# AIM OF THE TASK
Every line below should be copied exactly; drop the pictures.

BEGIN RECORDED INFORMATION

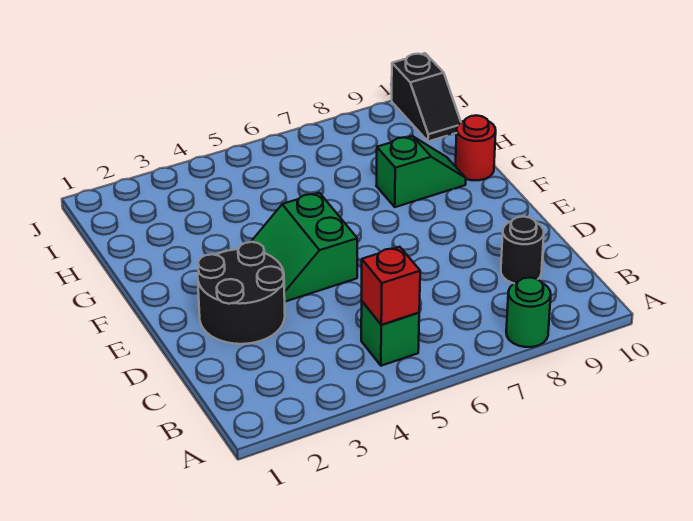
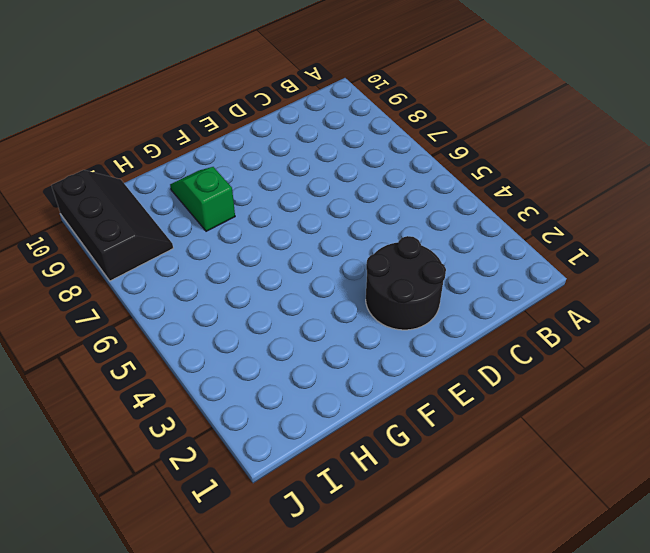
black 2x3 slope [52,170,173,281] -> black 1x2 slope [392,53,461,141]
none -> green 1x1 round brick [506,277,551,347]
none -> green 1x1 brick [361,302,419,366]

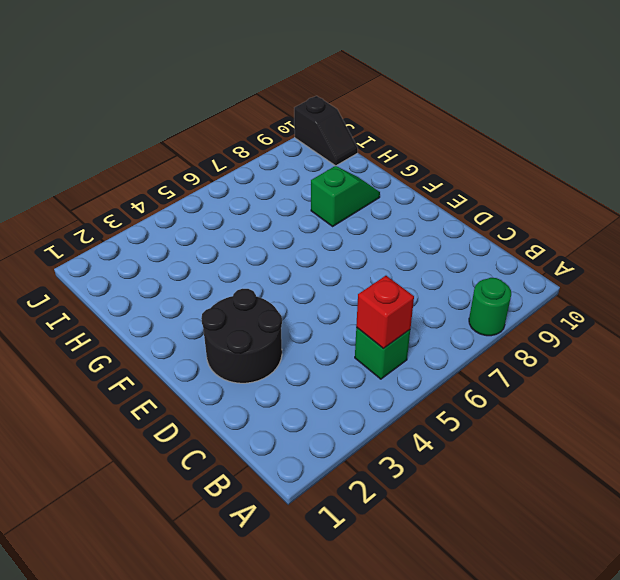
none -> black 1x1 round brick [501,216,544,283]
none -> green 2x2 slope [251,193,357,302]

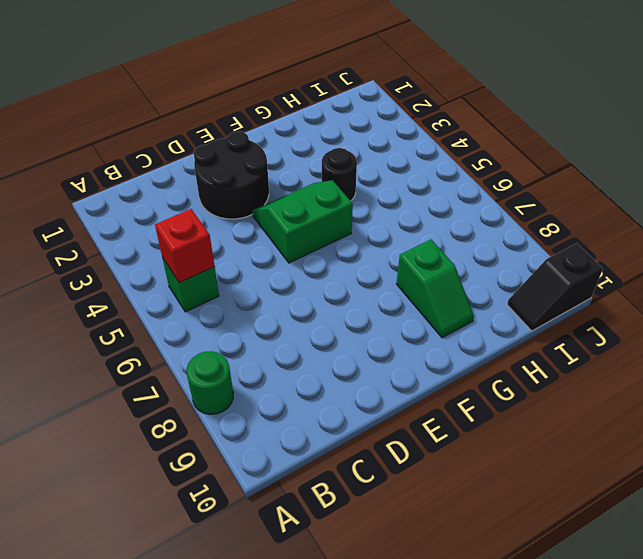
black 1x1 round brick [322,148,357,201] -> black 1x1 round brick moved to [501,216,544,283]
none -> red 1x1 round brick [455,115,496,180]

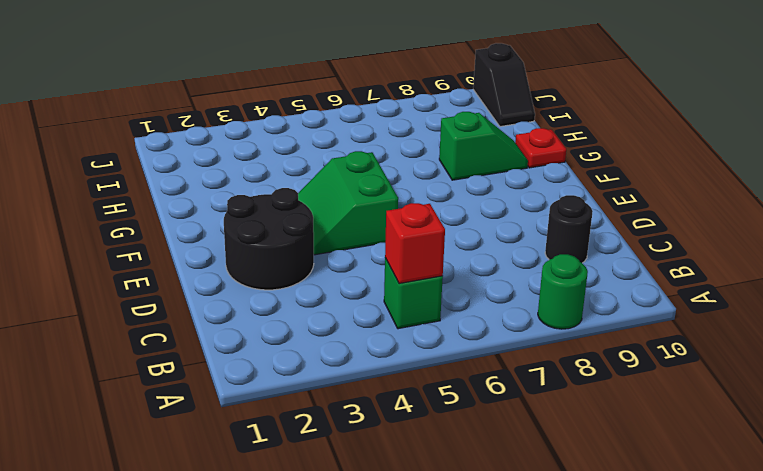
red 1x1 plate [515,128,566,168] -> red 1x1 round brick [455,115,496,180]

END RECORDED INFORMATION

# COMPLETED TASK
black 2x3 slope [52,170,173,281] -> black 1x2 slope [392,53,461,141]
none -> green 1x1 round brick [506,277,551,347]
none -> green 1x1 brick [361,302,419,366]

none -> black 1x1 round brick [501,216,544,283]
none -> green 2x2 slope [251,193,357,302]

black 1x1 round brick [322,148,357,201] -> black 1x1 round brick moved to [501,216,544,283]
none -> red 1x1 round brick [455,115,496,180]

red 1x1 plate [515,128,566,168] -> red 1x1 round brick [455,115,496,180]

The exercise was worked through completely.